(Data to process Opens)

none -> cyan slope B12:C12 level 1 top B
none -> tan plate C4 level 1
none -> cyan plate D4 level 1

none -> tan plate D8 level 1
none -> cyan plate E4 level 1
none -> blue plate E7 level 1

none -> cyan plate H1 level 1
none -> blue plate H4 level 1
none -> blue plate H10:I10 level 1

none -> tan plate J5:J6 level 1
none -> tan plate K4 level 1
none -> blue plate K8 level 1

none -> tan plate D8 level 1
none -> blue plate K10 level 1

(Data to process Closes)

Description of the task: Repeat the data above starting at the line with "none -> tan plate K4 level 1" and ending at its last line, exactly, with no other lines.

Response:
none -> tan plate K4 level 1
none -> blue plate K8 level 1

none -> tan plate D8 level 1
none -> blue plate K10 level 1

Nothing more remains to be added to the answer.